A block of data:
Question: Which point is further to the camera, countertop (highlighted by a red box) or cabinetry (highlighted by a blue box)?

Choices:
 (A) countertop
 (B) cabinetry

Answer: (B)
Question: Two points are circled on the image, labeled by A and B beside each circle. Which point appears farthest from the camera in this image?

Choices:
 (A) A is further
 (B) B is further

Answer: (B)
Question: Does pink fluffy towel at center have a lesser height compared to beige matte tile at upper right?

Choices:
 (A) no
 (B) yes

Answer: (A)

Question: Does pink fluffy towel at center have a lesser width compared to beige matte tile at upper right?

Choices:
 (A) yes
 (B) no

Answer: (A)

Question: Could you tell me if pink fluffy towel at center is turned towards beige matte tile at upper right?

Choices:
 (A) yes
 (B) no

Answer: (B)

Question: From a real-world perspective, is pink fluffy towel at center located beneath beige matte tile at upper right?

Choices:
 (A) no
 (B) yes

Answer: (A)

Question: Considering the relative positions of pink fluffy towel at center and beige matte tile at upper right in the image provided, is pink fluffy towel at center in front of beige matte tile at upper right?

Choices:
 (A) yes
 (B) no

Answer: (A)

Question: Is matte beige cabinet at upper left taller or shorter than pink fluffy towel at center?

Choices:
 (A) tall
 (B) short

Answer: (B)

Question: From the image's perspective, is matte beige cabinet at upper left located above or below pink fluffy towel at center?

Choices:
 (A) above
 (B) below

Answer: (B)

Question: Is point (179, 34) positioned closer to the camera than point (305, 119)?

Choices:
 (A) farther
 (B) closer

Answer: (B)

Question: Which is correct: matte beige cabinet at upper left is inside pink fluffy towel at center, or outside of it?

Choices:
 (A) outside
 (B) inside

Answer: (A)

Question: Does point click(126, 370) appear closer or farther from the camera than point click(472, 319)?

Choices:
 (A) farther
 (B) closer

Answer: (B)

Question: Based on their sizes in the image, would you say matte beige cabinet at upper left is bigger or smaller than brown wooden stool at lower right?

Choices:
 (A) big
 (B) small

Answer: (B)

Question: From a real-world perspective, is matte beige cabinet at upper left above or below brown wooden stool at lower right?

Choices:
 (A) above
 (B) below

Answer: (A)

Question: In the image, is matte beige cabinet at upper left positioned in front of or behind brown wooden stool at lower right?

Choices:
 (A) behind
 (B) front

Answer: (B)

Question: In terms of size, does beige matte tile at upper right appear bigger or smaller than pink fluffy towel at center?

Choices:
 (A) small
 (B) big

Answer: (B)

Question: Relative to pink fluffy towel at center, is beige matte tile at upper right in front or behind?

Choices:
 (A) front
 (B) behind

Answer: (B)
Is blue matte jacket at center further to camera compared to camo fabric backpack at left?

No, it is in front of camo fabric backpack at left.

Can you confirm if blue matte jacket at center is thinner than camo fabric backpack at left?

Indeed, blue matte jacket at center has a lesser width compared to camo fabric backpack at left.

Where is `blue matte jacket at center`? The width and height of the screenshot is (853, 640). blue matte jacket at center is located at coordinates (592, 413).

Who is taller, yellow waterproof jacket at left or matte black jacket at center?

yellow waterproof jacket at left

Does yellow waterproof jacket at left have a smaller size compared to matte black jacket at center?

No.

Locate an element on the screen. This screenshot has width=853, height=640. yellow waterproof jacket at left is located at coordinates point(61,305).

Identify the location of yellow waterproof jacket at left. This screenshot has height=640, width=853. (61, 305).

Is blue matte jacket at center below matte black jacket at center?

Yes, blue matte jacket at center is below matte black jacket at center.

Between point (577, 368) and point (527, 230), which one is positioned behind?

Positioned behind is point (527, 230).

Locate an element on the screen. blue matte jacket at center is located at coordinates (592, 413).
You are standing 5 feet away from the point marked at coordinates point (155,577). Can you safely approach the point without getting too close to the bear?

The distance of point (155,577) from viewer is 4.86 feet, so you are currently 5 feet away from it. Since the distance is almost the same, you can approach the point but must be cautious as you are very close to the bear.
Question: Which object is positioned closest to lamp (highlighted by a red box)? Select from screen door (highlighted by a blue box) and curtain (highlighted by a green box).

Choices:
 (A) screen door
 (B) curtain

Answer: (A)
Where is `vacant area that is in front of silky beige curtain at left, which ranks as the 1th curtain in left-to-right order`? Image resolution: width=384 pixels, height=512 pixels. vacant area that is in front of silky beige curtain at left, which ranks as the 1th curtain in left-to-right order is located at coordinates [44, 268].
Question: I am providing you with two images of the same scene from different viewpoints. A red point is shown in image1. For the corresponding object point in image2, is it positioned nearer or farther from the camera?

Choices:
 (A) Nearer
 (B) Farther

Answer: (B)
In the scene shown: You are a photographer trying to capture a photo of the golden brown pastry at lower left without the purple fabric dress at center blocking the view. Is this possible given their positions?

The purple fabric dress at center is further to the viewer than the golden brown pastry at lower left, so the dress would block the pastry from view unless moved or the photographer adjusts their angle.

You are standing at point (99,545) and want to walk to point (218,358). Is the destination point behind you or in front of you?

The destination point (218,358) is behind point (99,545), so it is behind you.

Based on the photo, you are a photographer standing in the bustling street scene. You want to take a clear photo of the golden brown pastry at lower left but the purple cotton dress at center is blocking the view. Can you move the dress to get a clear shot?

**EXERCISE PROMPT**
Pull out every line above that contains the string "world", and copy each one unchanged.

**RESPONSE TO THIS EXERCISE**
Question: From a real-world perspective, is pink fluffy towel at center located beneath beige matte tile at upper right?
Question: From a real-world perspective, is matte beige cabinet at upper left above or below brown wooden stool at lower right?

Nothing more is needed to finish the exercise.